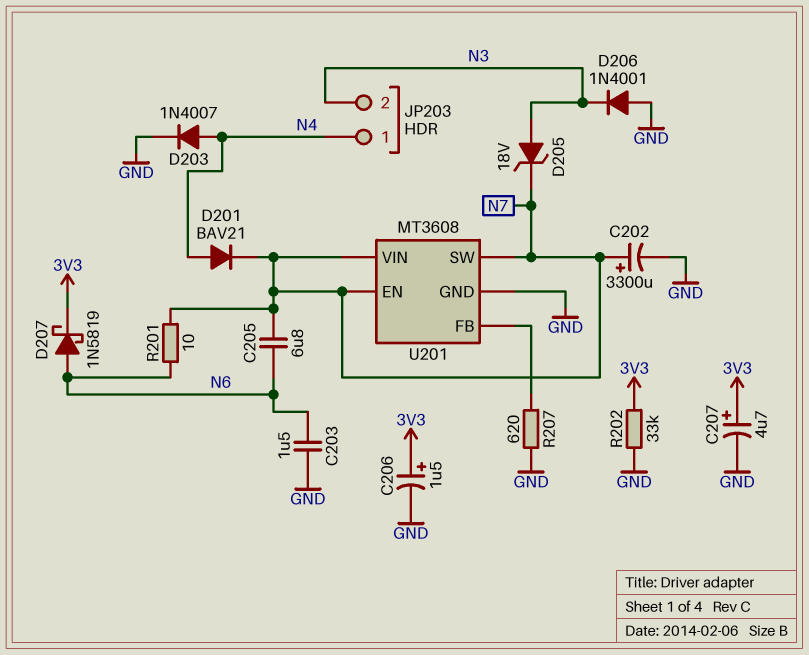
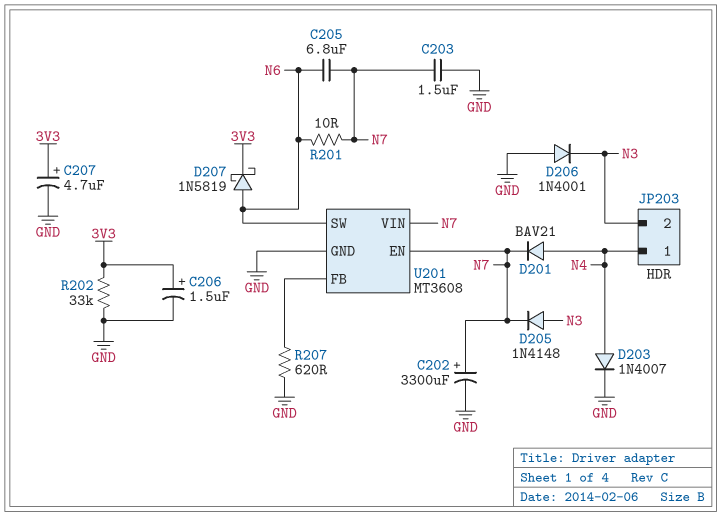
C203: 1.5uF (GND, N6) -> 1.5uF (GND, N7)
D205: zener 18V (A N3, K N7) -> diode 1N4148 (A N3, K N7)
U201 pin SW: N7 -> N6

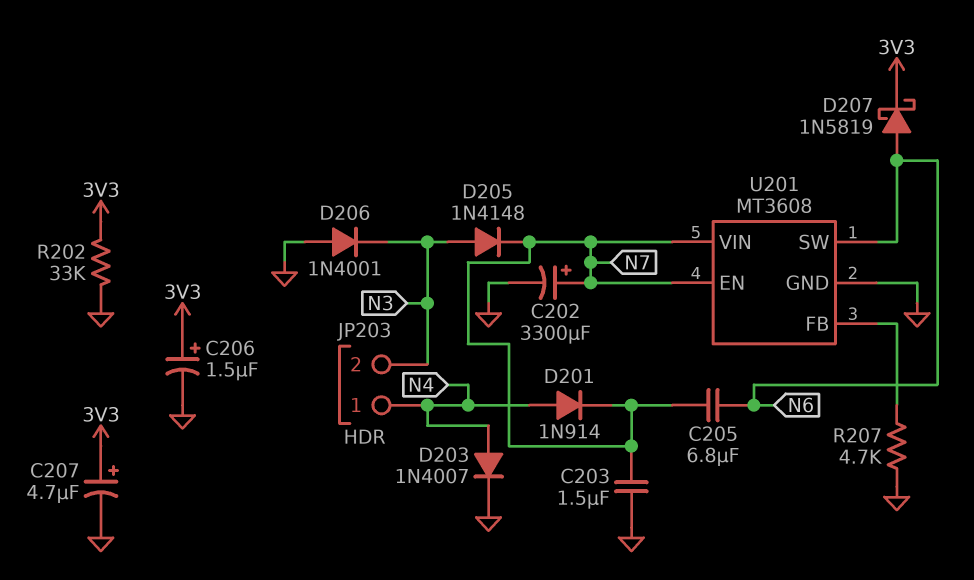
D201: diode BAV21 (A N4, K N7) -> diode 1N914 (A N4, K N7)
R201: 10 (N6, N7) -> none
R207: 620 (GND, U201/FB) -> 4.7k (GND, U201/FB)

What the task requires —
Please count the lines of the entries above that include "diode" and give only the total.

Output for this exercise —
2